Task item: Take the data below and copy exactly the lines starting at the one with "D6: LED (A n7, K GND) -> LED (A n7, K n8)" and finishing at the one with "JP1 pin 2: n8 -> n1", both included.

Task input:
%%

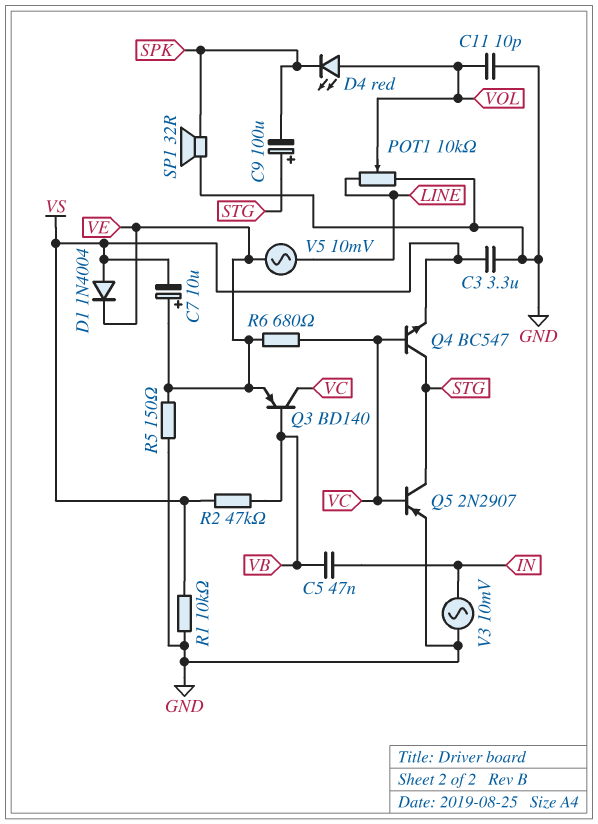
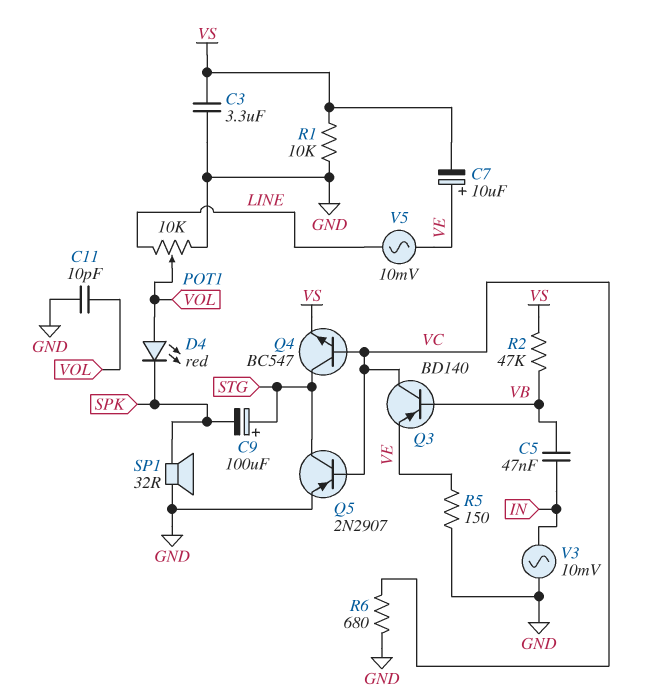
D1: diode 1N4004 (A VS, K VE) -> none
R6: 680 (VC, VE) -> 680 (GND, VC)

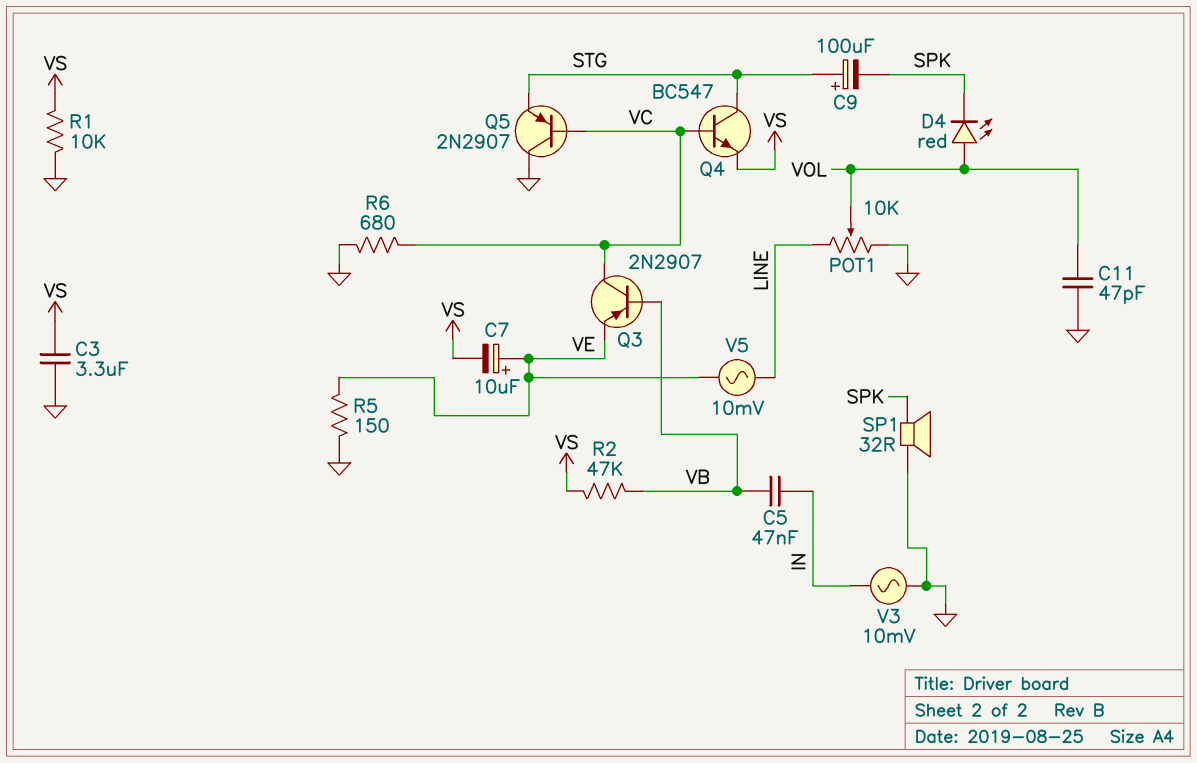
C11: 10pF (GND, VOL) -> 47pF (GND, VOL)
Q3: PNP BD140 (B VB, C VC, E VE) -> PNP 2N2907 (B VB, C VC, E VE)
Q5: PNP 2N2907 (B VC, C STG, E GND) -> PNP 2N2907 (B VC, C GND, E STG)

%%
%%

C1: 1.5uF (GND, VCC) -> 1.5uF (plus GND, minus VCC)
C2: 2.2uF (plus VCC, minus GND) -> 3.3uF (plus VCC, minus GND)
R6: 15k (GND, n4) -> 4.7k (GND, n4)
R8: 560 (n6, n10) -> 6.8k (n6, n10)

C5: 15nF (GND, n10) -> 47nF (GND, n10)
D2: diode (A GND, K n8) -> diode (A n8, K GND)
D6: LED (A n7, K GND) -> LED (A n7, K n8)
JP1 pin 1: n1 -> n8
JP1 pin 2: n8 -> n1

%%

Response area:
D6: LED (A n7, K GND) -> LED (A n7, K n8)
JP1 pin 1: n1 -> n8
JP1 pin 2: n8 -> n1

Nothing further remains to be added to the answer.